◆ INFORMATION PROVIDED ◆
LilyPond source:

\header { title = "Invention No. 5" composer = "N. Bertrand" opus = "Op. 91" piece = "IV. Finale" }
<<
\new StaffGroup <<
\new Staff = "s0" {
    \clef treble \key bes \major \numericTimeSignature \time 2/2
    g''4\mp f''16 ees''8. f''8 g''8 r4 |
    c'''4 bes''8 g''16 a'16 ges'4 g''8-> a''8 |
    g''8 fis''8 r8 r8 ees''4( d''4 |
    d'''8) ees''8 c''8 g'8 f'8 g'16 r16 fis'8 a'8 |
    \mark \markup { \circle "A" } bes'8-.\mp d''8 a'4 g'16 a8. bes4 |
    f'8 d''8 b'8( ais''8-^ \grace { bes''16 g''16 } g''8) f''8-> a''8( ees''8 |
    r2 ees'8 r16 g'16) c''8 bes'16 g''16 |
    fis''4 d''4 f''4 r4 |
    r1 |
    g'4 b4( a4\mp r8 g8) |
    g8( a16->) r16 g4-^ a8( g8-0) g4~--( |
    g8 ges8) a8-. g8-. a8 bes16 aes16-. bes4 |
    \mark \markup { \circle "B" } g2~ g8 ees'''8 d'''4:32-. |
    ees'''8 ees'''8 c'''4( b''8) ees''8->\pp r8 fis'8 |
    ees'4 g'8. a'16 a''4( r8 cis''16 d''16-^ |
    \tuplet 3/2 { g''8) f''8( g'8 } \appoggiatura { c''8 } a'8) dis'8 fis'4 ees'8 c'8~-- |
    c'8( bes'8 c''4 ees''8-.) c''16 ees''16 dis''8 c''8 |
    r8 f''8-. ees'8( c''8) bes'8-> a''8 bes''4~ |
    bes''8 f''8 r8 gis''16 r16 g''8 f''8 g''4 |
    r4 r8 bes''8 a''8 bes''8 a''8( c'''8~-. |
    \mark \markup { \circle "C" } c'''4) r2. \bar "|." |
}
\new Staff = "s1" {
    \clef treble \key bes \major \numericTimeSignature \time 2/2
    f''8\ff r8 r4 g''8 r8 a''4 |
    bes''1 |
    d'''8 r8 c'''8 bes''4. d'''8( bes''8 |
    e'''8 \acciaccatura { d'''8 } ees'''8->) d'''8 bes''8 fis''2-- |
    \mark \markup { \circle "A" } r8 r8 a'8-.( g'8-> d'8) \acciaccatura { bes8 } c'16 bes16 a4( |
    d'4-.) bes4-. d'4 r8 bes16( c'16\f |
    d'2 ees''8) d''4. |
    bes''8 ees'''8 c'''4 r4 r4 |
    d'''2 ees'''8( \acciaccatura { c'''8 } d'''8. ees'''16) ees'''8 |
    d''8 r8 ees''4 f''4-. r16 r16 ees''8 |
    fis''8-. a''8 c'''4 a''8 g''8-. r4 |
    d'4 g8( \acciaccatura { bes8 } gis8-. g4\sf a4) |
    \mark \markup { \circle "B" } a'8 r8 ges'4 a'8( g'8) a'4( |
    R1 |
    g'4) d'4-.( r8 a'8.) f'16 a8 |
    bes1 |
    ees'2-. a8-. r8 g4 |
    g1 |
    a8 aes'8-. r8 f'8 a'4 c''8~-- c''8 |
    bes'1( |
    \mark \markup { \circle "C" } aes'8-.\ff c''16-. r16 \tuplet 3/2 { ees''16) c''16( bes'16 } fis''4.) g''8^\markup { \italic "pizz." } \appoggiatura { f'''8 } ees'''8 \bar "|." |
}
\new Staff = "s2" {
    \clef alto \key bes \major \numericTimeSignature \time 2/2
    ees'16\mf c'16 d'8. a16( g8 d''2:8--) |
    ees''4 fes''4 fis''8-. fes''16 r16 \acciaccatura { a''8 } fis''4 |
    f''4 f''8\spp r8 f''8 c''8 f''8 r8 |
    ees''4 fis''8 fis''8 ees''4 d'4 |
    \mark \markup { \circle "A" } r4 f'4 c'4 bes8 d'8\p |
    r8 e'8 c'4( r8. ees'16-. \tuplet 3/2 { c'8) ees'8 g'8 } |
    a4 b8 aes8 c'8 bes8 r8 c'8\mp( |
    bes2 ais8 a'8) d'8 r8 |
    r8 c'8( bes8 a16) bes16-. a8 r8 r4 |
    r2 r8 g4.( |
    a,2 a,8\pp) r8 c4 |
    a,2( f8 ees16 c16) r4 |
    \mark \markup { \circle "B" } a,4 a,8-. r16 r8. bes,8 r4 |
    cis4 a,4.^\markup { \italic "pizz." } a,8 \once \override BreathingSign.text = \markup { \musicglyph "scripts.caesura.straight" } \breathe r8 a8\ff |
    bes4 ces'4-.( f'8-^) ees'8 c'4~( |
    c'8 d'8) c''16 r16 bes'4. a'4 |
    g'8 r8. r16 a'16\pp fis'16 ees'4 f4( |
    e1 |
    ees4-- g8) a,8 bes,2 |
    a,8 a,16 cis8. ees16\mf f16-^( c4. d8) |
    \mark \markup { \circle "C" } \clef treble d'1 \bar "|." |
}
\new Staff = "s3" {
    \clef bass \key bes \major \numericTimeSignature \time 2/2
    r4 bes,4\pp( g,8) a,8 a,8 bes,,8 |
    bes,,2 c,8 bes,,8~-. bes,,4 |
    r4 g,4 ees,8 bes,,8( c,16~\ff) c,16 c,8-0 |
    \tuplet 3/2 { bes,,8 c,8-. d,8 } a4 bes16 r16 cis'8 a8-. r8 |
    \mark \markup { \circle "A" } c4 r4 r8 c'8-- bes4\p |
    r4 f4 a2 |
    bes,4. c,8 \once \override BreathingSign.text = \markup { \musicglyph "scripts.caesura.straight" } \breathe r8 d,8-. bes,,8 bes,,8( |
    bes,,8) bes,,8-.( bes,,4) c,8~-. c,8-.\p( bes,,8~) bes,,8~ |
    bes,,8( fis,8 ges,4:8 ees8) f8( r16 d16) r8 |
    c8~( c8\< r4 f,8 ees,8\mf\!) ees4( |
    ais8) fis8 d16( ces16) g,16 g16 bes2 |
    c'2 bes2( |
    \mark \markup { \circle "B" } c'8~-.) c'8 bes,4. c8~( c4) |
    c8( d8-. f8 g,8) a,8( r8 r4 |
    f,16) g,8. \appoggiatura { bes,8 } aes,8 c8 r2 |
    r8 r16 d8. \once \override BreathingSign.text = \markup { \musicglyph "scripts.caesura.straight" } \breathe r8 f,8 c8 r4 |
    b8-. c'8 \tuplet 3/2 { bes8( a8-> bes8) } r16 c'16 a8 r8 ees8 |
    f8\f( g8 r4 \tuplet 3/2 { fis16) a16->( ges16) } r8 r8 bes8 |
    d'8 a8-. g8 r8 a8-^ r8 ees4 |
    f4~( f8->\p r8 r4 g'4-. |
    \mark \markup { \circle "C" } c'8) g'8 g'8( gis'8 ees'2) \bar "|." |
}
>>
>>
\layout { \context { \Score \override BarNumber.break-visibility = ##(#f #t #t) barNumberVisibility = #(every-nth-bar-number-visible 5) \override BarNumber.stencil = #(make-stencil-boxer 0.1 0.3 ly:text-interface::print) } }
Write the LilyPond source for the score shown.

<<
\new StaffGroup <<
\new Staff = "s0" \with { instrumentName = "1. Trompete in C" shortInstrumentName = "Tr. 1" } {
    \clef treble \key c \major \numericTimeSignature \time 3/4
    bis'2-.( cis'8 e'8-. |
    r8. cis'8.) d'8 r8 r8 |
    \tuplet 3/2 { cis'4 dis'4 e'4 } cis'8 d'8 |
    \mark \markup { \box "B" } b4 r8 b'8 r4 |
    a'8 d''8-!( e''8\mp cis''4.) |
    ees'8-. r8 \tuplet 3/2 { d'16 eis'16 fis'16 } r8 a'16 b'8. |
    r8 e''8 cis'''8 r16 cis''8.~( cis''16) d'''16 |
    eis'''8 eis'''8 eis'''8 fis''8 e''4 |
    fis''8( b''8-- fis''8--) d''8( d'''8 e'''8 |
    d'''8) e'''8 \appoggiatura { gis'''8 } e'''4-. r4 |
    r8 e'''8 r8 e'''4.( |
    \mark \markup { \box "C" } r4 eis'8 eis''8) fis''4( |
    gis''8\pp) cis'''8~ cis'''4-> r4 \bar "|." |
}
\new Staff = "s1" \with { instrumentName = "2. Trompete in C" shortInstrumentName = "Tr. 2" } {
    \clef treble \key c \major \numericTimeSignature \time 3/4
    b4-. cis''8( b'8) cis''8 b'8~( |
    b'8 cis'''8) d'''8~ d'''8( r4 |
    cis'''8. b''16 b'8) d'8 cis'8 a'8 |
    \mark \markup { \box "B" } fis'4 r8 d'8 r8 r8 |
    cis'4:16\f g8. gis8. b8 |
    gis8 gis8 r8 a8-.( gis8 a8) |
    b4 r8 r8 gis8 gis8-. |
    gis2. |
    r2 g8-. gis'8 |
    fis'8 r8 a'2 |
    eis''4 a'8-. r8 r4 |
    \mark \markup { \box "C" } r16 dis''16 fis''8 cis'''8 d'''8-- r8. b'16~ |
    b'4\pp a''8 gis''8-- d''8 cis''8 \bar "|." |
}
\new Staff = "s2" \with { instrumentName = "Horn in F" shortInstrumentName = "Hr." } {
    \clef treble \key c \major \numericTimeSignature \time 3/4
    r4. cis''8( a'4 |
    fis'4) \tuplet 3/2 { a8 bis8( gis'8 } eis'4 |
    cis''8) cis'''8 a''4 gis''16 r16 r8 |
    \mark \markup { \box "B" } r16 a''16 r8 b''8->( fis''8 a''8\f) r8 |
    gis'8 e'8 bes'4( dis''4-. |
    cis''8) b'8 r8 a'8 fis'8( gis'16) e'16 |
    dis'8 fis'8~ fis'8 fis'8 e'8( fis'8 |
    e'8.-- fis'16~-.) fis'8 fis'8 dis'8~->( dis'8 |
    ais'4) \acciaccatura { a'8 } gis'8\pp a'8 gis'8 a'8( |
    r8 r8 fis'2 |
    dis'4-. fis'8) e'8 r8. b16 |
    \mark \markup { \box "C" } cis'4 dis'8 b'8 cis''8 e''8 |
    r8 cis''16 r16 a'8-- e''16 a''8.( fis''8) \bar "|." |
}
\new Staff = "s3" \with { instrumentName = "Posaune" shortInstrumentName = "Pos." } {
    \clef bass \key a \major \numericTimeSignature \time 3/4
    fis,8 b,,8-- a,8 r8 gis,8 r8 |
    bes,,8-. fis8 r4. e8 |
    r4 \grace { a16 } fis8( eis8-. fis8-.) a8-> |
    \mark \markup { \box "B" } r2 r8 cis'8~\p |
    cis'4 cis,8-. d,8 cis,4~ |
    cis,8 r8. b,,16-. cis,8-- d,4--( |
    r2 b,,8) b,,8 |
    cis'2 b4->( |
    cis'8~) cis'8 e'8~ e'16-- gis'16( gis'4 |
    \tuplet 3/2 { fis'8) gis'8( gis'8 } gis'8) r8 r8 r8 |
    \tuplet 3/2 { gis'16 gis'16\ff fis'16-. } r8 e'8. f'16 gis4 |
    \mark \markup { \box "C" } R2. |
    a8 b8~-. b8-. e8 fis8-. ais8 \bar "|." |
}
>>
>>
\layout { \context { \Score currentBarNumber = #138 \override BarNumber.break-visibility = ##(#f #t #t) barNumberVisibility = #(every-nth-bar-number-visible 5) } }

◆ WHAT THE TASK REQUIRES ◆
Pull out every line of the listing above that contains the word "bass".

◆ EXERCISE OUTPUT ◆
    \clef bass \key bes \major \numericTimeSignature \time 2/2
    \clef bass \key a \major \numericTimeSignature \time 3/4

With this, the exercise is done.